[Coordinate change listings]
[Start of section]
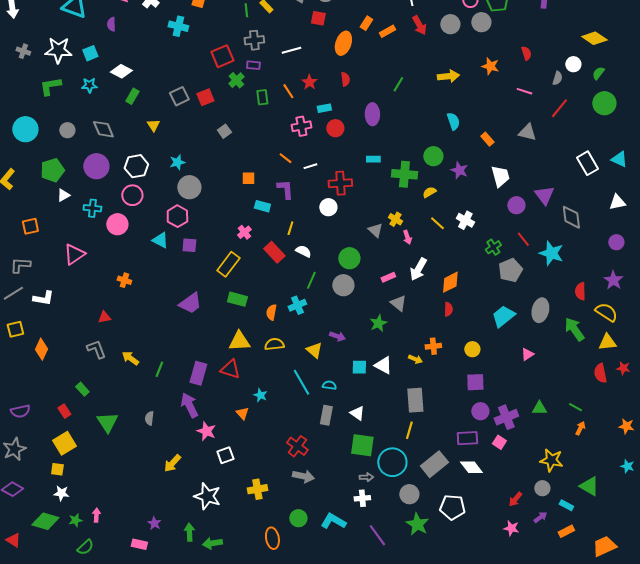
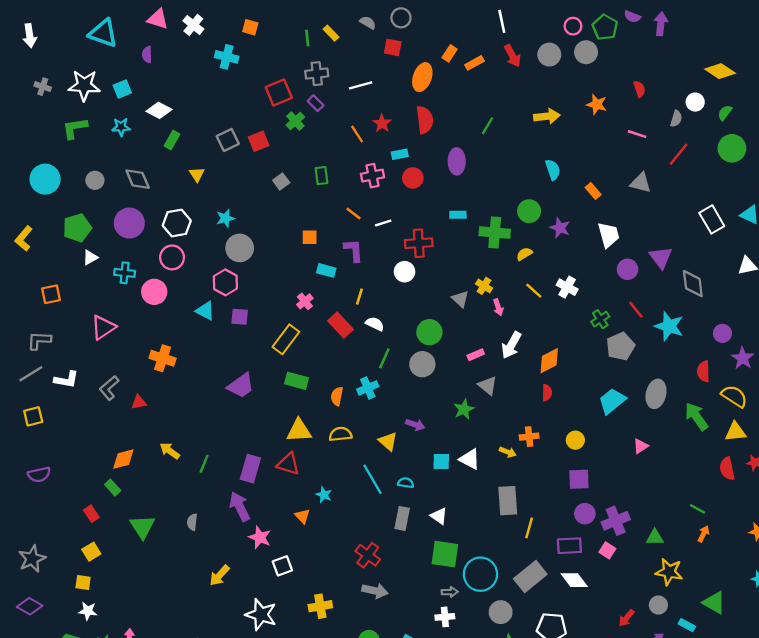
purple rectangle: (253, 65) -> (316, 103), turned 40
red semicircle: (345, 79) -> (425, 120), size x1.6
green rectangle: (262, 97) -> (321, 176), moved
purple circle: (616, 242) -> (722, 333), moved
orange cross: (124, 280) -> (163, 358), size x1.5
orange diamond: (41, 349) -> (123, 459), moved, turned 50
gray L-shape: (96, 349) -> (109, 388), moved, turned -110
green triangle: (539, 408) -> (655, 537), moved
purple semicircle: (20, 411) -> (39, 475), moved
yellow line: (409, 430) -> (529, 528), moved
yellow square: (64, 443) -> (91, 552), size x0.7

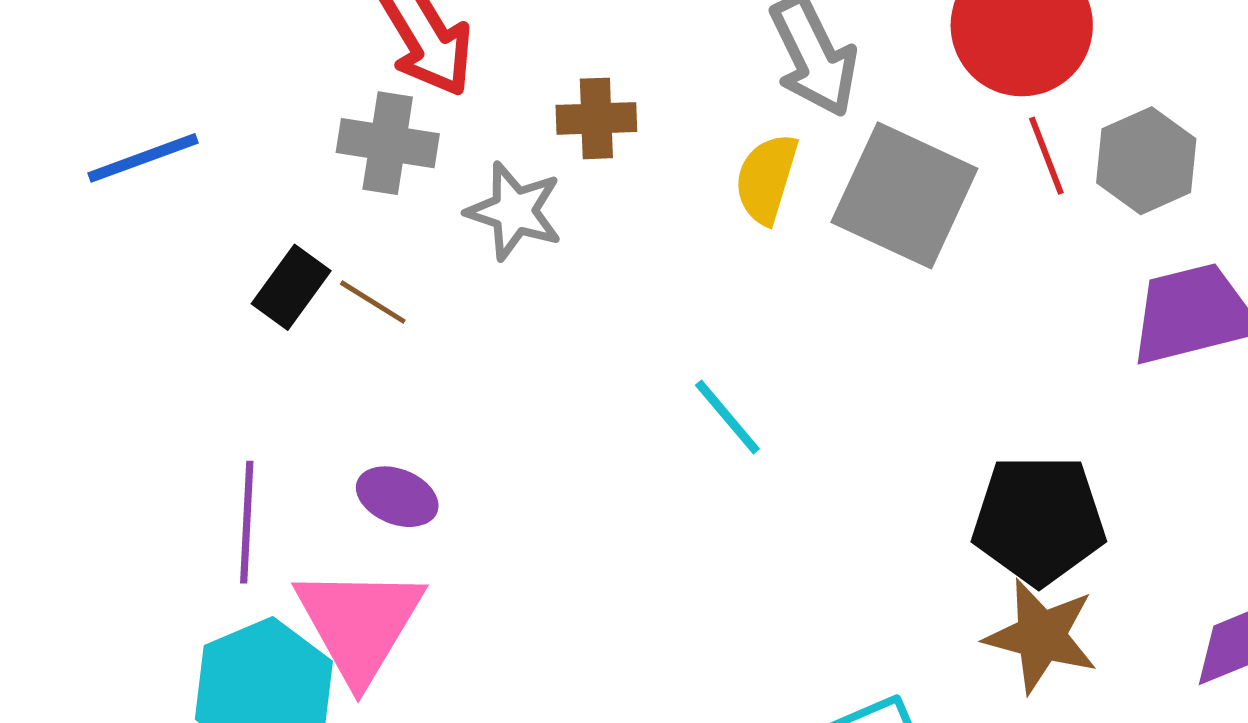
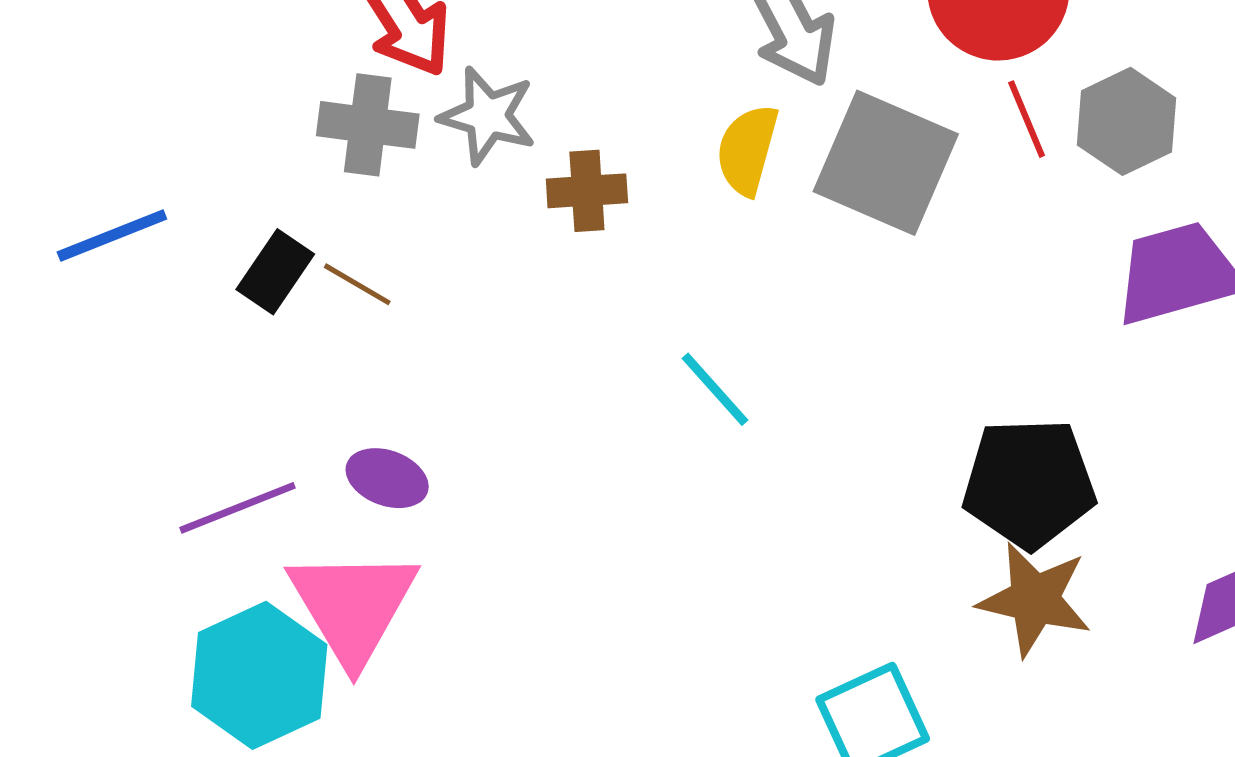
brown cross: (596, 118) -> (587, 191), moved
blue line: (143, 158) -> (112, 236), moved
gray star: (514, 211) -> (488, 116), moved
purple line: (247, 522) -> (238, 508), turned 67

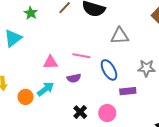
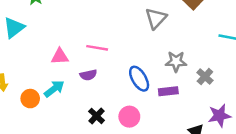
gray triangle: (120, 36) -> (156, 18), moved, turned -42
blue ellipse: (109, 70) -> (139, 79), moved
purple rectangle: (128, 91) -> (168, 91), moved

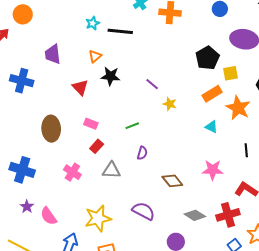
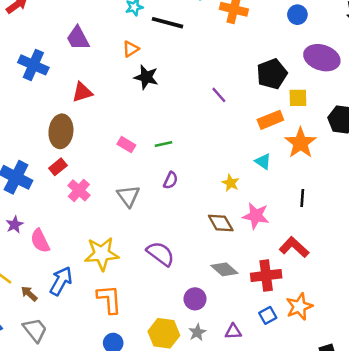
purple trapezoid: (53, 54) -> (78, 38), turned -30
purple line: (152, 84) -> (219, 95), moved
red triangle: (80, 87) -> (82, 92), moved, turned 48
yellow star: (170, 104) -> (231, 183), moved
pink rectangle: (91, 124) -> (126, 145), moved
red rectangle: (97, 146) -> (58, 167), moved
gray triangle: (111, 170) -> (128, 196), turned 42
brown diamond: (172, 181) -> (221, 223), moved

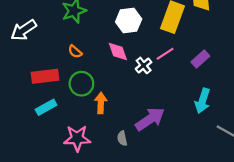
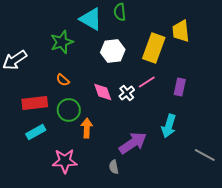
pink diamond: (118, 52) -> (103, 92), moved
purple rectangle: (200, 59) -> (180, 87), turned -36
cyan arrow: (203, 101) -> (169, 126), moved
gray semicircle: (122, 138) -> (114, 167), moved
[End of section]
## PROBLEM STATEMENT
Determine the number of lines in these entries that contain the word "turned", and write only that number.

## TASK SOLUTION
9